TASK REQUIREMENTS
Find how many lines of the entries contain the word "purple", then report that figure alone.

SOURCE DATA
-----
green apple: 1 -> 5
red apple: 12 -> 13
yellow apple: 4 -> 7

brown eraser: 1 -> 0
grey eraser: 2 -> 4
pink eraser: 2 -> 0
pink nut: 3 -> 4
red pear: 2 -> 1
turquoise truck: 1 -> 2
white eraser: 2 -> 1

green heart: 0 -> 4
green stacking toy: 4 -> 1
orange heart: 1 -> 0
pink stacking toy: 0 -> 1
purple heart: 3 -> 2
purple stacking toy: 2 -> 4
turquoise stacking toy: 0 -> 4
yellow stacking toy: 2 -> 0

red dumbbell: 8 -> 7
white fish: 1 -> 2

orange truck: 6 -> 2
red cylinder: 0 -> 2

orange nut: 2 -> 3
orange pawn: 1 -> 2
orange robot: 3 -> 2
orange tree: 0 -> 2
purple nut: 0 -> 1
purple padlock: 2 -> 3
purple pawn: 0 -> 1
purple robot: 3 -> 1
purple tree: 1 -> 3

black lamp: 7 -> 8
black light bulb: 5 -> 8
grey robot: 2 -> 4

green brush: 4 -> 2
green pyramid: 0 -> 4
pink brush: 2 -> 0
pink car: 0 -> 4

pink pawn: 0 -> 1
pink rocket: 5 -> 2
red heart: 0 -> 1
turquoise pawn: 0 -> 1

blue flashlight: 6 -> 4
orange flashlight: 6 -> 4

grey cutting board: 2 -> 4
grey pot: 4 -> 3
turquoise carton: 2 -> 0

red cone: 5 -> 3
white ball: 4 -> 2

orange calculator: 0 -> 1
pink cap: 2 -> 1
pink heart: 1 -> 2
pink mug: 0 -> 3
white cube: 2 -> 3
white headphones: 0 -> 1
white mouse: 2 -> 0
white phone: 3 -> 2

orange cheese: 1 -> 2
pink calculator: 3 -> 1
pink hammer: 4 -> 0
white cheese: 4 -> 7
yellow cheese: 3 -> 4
-----
ANSWER BOX
7